= Requirement =
Read the entries below and pull out each line with the string "size".

= Material for the task =

------------------------------------------------------------------------

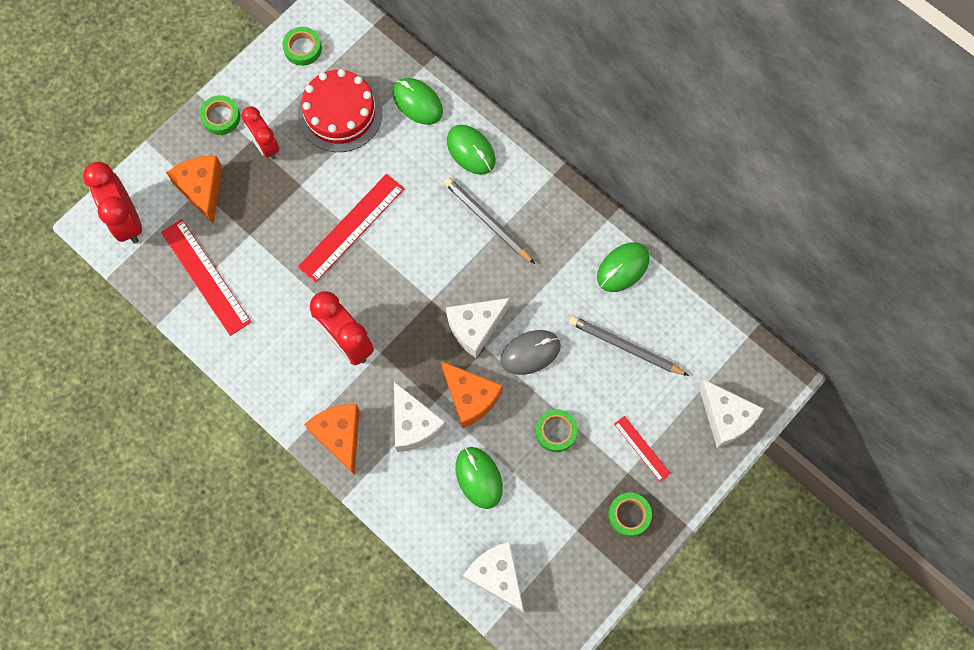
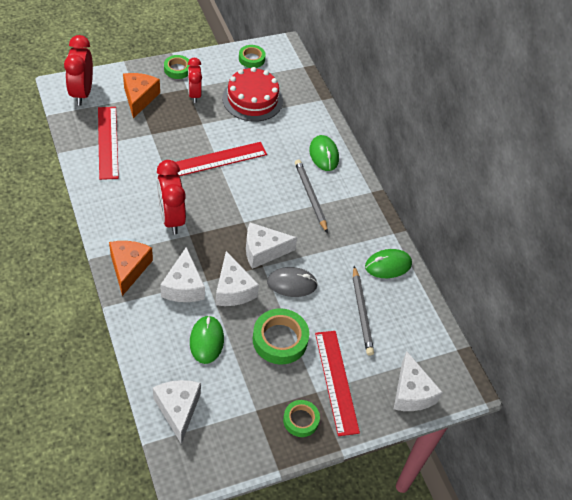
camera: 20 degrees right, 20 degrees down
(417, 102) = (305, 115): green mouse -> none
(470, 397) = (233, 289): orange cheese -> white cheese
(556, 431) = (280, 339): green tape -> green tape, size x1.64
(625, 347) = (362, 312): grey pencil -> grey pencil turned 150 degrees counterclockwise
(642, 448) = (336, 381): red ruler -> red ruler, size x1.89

------------------------------------------------------------------------

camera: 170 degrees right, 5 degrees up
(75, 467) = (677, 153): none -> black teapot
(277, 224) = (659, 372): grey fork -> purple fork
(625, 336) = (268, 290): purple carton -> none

------------------------------------------------------------------------

= Answer to the exercise =
(556, 431) = (280, 339): green tape -> green tape, size x1.64
(642, 448) = (336, 381): red ruler -> red ruler, size x1.89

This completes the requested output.